## INFORMATION PROVIDED

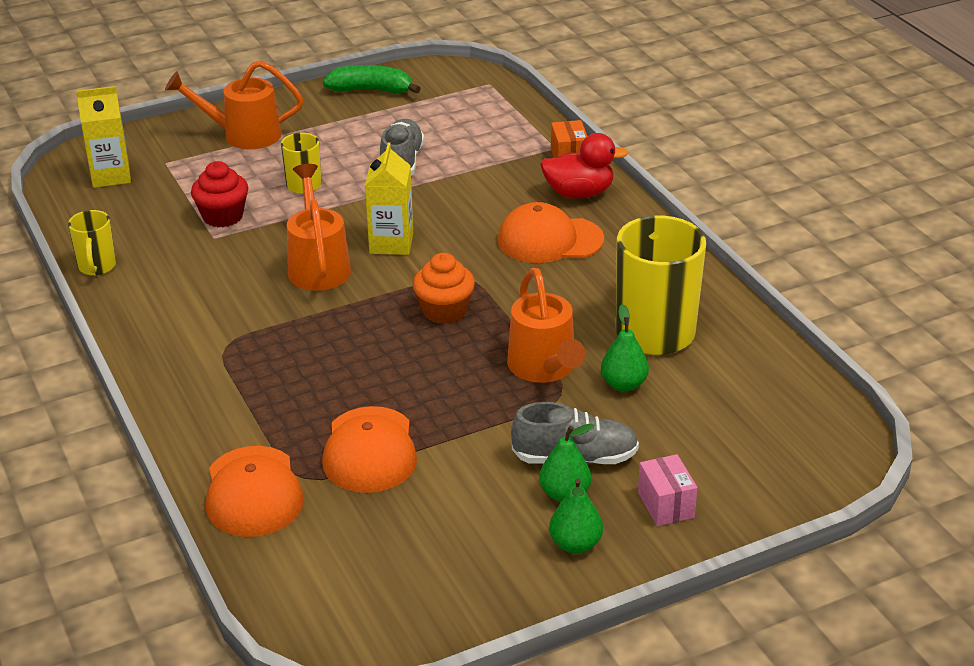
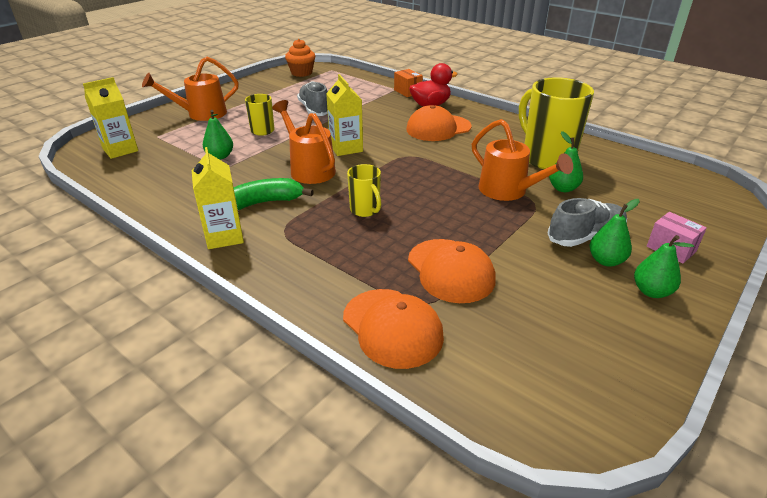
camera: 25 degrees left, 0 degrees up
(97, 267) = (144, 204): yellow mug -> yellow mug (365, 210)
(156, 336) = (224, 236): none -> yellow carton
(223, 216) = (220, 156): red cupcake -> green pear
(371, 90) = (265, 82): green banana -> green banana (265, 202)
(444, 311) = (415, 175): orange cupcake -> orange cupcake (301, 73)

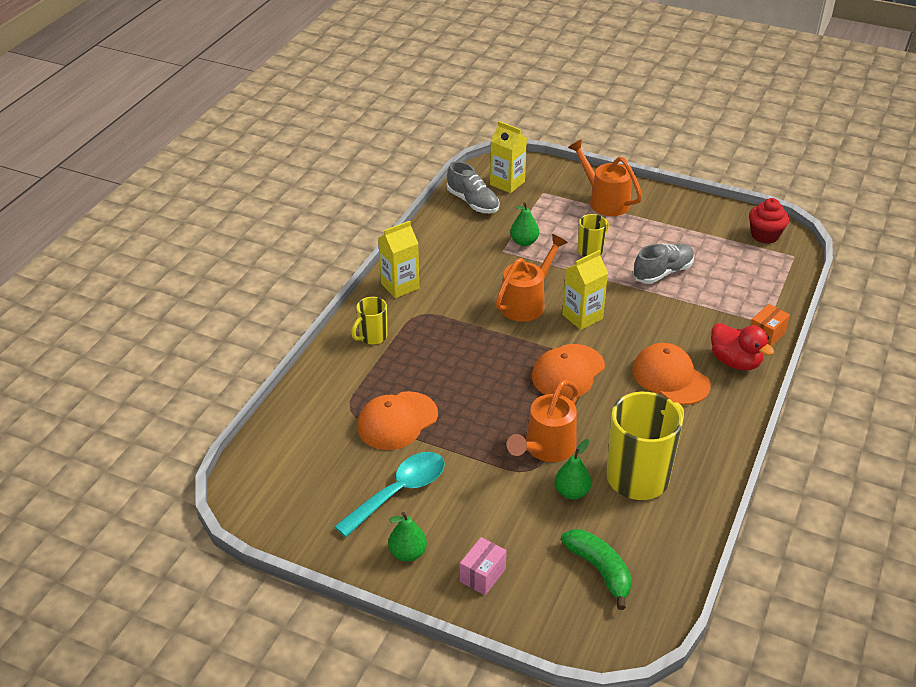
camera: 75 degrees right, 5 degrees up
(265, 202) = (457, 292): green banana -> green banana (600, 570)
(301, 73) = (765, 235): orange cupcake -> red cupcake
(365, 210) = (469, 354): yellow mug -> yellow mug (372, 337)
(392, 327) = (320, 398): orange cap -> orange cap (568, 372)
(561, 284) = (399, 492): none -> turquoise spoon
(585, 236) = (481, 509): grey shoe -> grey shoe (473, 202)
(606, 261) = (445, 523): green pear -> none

## EXERCISE DESCRIPTION
Repeat only what runs from the line holding "(265, 202) = (457, 292): green" to the end of the data, keeping every line exactly as written, first and last included.

## WRITTEN REPLY
(265, 202) = (457, 292): green banana -> green banana (600, 570)
(301, 73) = (765, 235): orange cupcake -> red cupcake
(365, 210) = (469, 354): yellow mug -> yellow mug (372, 337)
(392, 327) = (320, 398): orange cap -> orange cap (568, 372)
(561, 284) = (399, 492): none -> turquoise spoon
(585, 236) = (481, 509): grey shoe -> grey shoe (473, 202)
(606, 261) = (445, 523): green pear -> none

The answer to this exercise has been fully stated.